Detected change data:
----
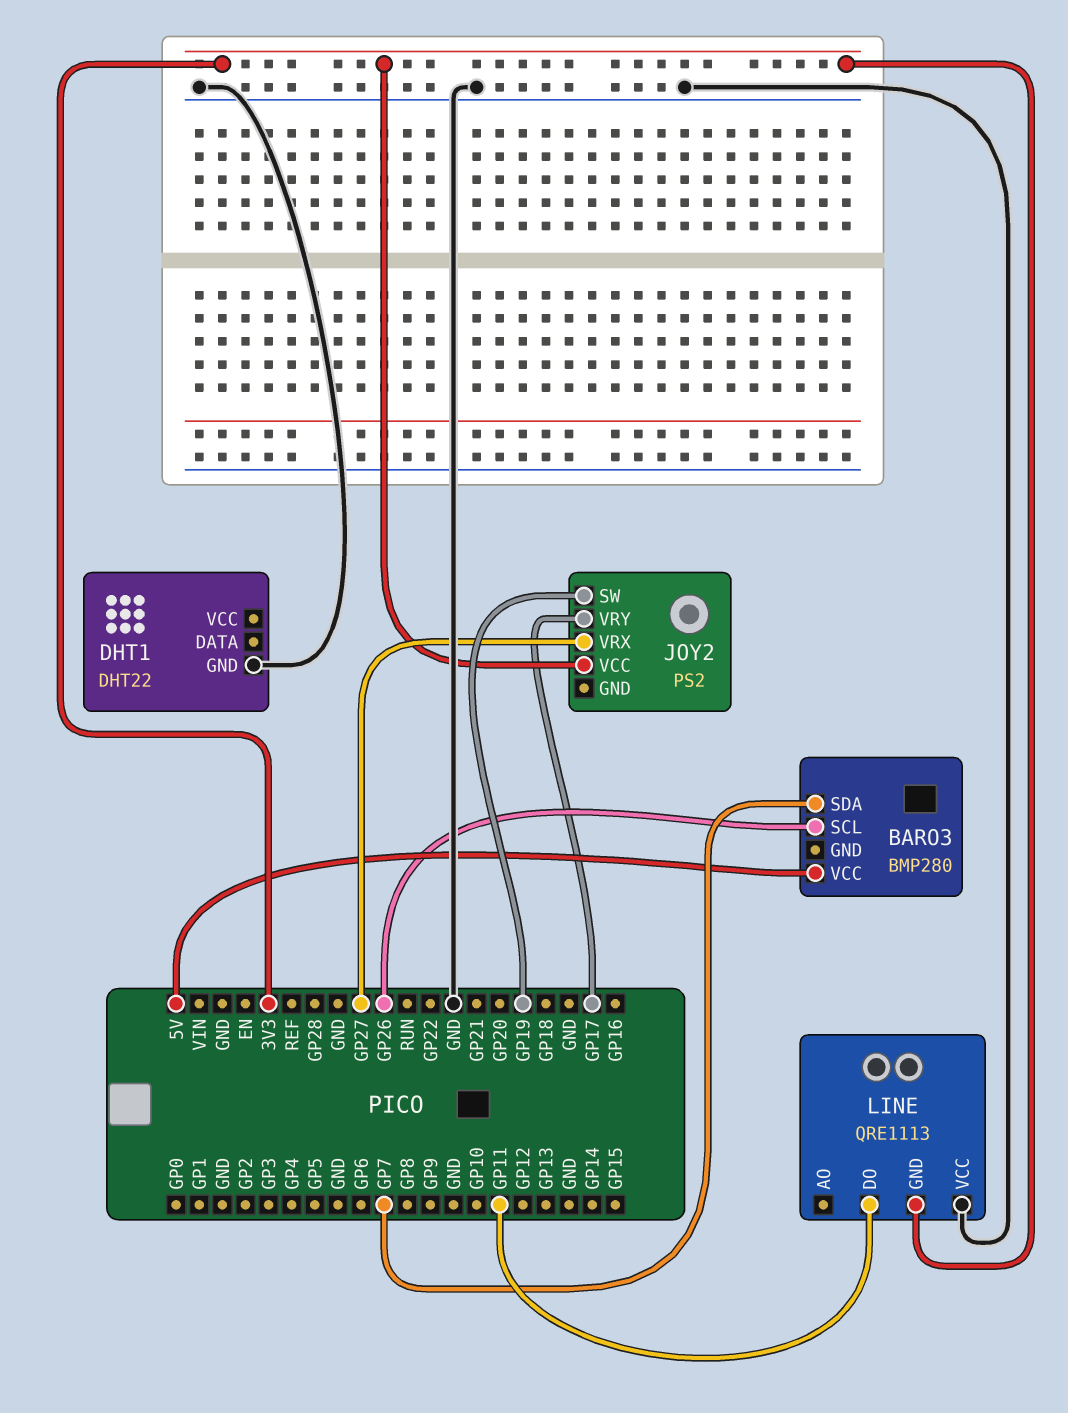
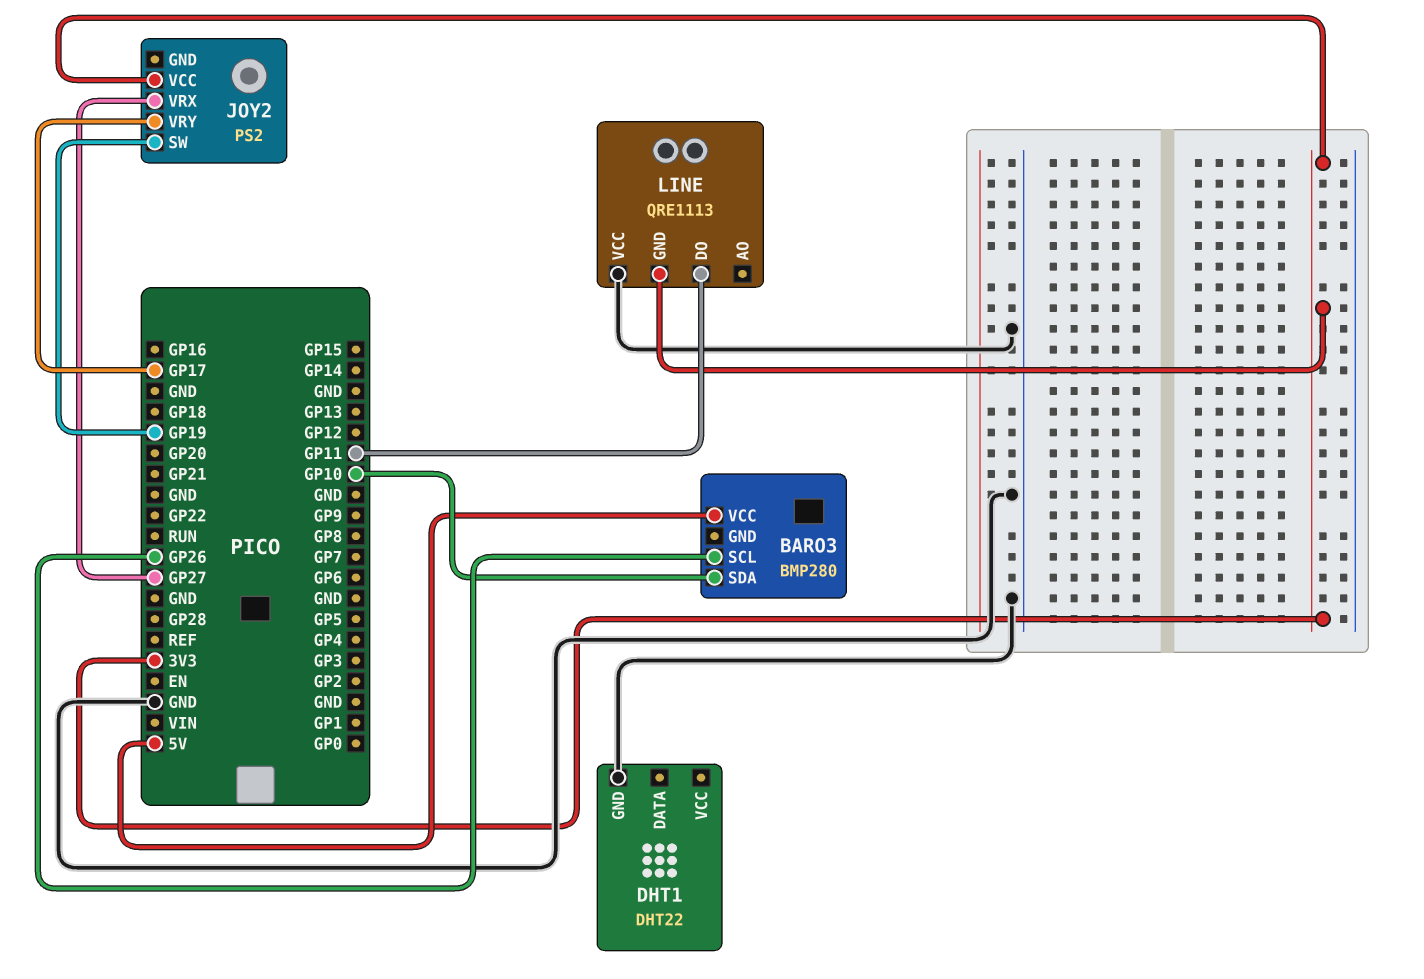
BARO3 pin SDA: GP7 -> GP10

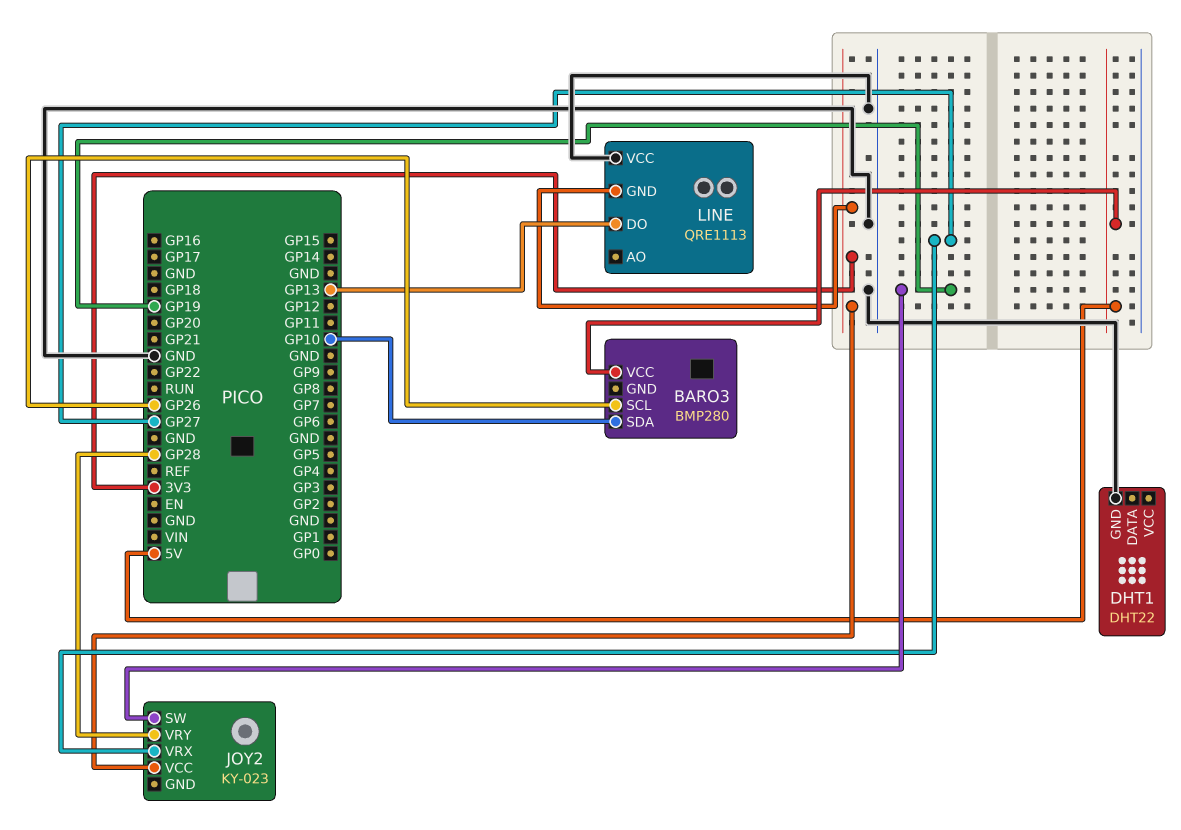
JOY2: PS2 -> KY-023
JOY2 pin VRY: GP17 -> GP28
LINE pin DO: GP11 -> GP13

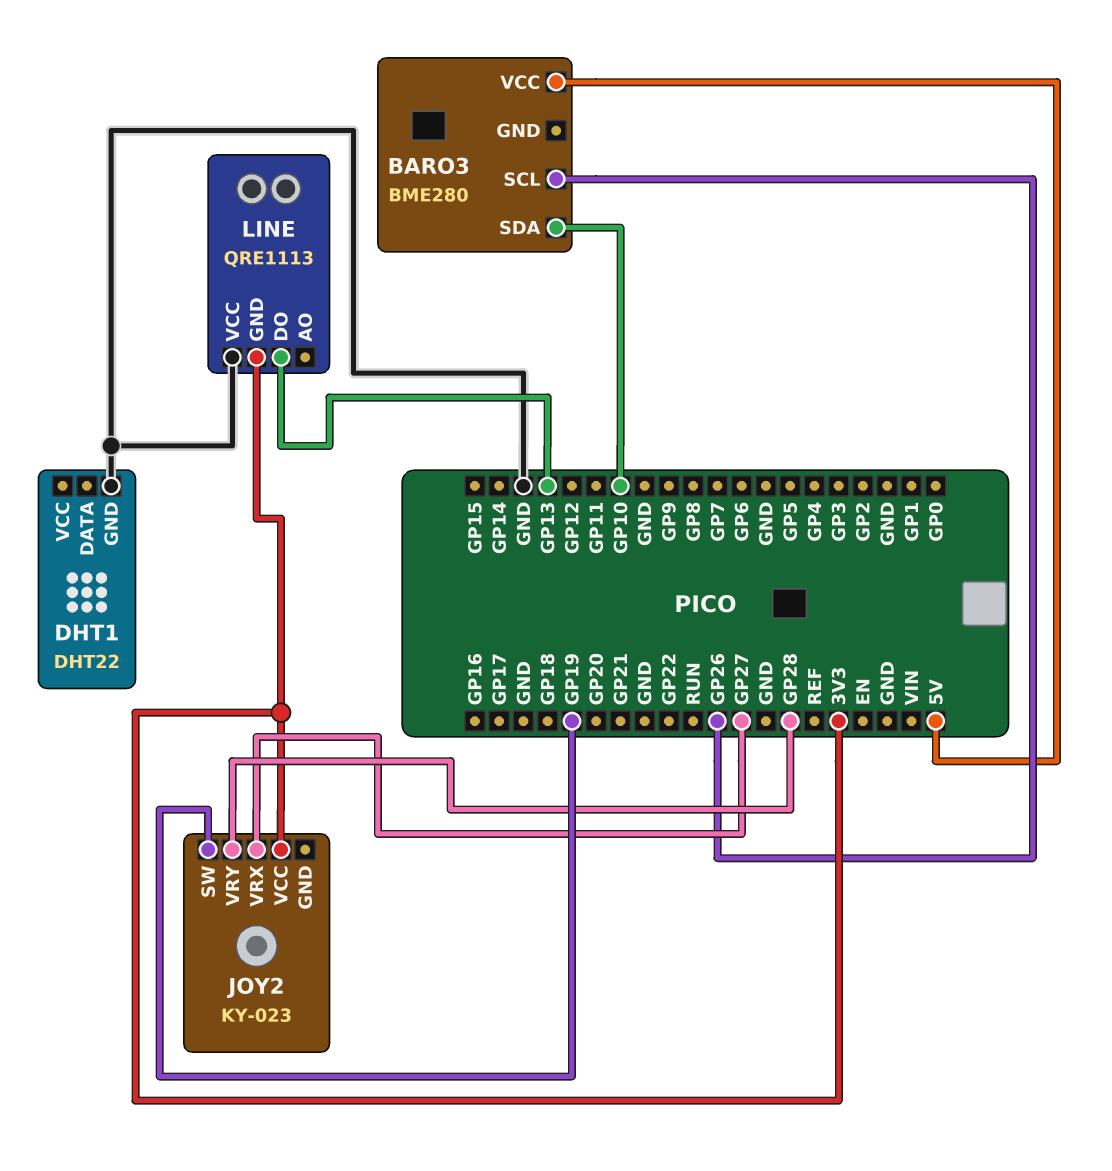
BARO3: BMP280 -> BME280

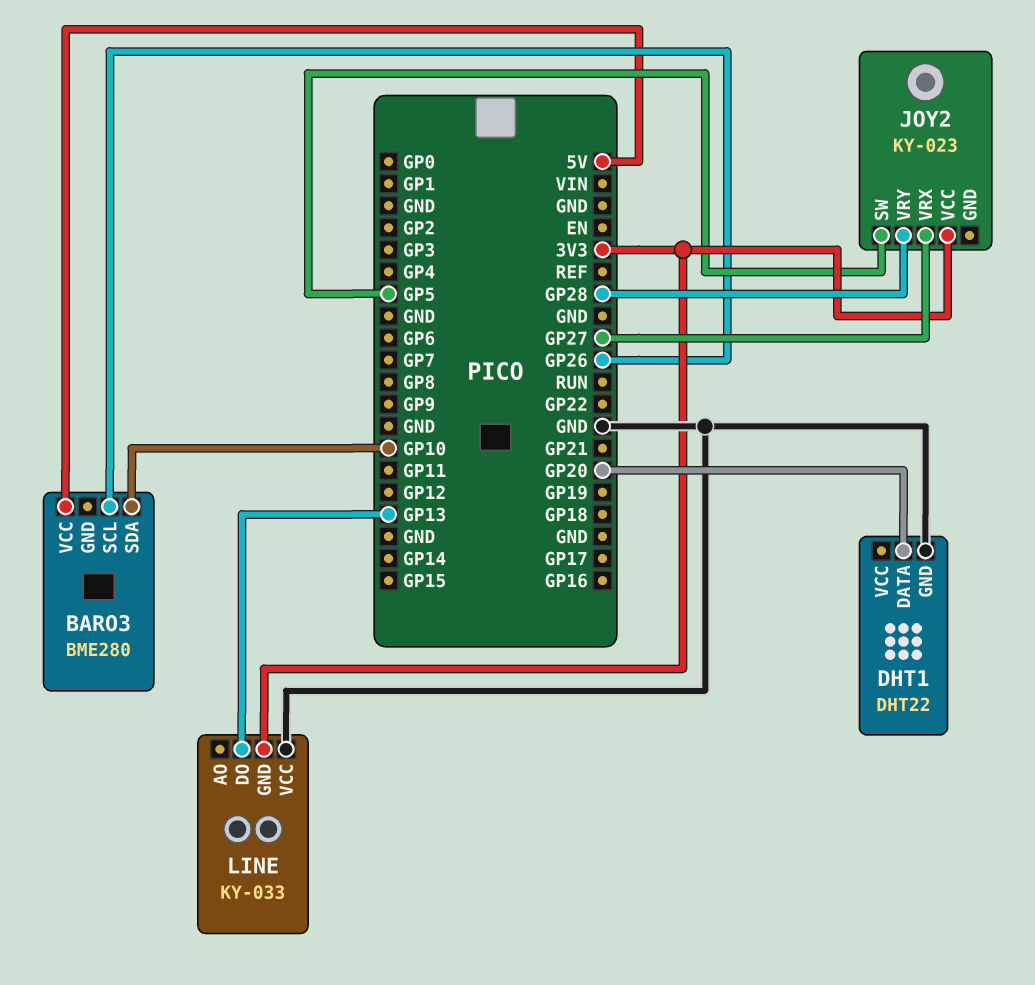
DHT1 pin DATA: none -> GP20
JOY2 pin SW: GP19 -> GP5
LINE: QRE1113 -> KY-033

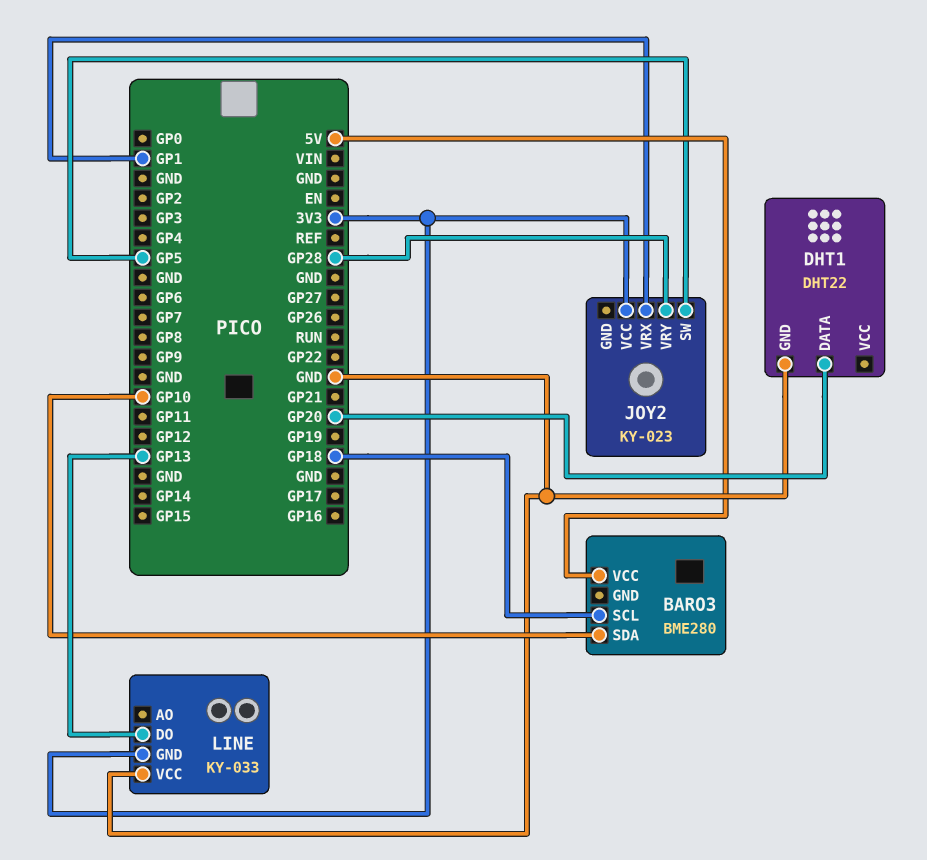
BARO3 pin SCL: GP26 -> GP18
JOY2 pin VRX: GP27 -> GP1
----
Reproduce the entries above exactly, without images.

BARO3 pin SDA: GP7 -> GP10

JOY2: PS2 -> KY-023
JOY2 pin VRY: GP17 -> GP28
LINE pin DO: GP11 -> GP13

BARO3: BMP280 -> BME280

DHT1 pin DATA: none -> GP20
JOY2 pin SW: GP19 -> GP5
LINE: QRE1113 -> KY-033

BARO3 pin SCL: GP26 -> GP18
JOY2 pin VRX: GP27 -> GP1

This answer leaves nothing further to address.